Give the data again exactly, stopping after the "gray hexagon: moved" line.

▼

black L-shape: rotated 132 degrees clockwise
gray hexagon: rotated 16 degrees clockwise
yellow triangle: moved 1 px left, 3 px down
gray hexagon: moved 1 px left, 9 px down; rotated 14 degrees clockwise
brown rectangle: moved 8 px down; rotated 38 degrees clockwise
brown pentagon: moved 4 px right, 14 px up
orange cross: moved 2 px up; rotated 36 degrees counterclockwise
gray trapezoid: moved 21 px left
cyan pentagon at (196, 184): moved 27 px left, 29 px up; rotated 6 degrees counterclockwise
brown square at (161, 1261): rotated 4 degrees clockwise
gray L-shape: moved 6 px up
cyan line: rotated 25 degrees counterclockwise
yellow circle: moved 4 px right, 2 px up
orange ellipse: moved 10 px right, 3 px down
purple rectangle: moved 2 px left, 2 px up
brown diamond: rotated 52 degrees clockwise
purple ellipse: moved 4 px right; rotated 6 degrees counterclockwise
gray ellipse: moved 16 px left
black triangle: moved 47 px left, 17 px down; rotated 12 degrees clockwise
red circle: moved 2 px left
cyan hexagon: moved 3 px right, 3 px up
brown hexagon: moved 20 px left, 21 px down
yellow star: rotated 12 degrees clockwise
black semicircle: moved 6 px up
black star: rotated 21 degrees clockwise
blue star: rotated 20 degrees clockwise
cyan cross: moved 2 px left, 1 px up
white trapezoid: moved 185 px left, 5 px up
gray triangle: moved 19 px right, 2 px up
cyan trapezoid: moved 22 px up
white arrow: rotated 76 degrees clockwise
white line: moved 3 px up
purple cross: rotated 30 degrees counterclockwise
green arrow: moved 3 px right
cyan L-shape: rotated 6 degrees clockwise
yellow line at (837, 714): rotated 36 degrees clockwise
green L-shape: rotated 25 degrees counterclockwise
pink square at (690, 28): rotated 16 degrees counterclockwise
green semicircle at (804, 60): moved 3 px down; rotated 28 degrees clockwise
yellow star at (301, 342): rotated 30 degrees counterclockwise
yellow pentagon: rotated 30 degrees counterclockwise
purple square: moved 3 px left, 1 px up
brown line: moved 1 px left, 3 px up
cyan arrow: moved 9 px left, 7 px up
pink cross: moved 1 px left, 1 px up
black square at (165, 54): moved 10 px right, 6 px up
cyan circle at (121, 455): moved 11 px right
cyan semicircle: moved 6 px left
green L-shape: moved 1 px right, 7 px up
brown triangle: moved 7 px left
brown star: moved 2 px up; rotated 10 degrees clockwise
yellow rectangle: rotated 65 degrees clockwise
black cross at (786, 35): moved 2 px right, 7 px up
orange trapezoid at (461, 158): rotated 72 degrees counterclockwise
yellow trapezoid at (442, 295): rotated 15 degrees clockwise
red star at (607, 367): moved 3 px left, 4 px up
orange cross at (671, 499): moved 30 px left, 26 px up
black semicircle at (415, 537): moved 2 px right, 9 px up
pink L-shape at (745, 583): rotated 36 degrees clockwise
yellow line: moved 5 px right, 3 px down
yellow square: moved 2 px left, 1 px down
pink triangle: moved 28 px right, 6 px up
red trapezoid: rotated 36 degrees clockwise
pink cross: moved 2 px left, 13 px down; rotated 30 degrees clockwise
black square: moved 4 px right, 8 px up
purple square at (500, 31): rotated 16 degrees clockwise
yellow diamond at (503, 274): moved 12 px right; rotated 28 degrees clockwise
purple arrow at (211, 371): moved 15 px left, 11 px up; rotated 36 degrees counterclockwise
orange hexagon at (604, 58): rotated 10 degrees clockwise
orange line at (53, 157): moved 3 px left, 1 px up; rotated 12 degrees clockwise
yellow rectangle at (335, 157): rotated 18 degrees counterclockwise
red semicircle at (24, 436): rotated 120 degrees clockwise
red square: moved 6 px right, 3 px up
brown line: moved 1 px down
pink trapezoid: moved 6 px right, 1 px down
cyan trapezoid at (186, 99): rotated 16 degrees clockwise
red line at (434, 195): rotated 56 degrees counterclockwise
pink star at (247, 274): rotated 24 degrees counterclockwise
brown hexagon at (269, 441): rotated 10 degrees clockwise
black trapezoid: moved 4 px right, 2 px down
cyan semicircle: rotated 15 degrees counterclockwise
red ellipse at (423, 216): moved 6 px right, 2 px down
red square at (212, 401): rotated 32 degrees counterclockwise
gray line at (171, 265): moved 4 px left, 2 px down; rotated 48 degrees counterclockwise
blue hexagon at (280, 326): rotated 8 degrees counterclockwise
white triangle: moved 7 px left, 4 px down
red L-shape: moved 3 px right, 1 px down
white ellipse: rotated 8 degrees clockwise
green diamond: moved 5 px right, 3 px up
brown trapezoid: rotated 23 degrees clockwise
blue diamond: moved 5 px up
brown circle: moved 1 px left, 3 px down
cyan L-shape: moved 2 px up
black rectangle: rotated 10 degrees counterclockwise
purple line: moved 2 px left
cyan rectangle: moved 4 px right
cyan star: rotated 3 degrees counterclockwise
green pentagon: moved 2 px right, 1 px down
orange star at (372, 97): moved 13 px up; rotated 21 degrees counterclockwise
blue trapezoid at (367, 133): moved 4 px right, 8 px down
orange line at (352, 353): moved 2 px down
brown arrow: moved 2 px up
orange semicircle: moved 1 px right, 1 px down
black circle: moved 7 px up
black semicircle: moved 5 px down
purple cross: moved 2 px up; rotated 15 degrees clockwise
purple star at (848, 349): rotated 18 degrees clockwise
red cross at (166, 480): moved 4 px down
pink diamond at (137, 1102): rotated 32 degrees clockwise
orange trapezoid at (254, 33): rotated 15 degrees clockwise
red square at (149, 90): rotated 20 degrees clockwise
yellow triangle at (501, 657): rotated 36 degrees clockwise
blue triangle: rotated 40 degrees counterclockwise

▲

→ **OUTPUT OF THE TASK**
black L-shape: rotated 132 degrees clockwise
gray hexagon: rotated 16 degrees clockwise
yellow triangle: moved 1 px left, 3 px down
gray hexagon: moved 1 px left, 9 px down; rotated 14 degrees clockwise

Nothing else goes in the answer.